Assignment
Retype each line of the material below word for word; pictures stay out.
Recorded information Block Start
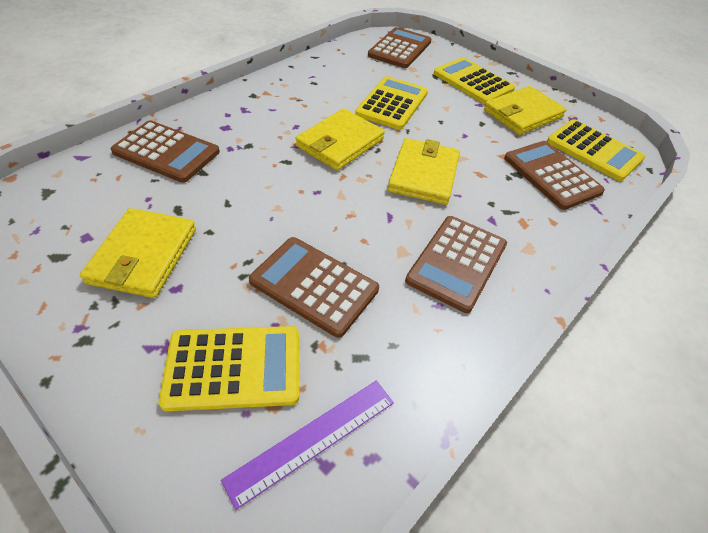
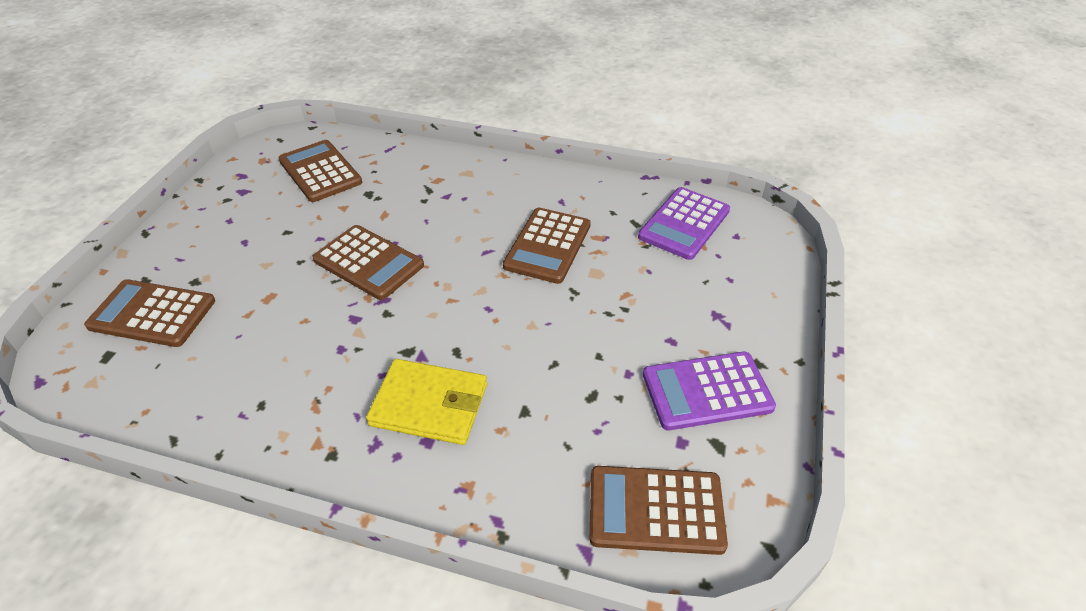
purple calculator: 0 -> 2
purple ruler: 1 -> 0
yellow calculator: 4 -> 0
yellow wallet: 4 -> 1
Recorded information Block End
Exercise output
purple calculator: 0 -> 2
purple ruler: 1 -> 0
yellow calculator: 4 -> 0
yellow wallet: 4 -> 1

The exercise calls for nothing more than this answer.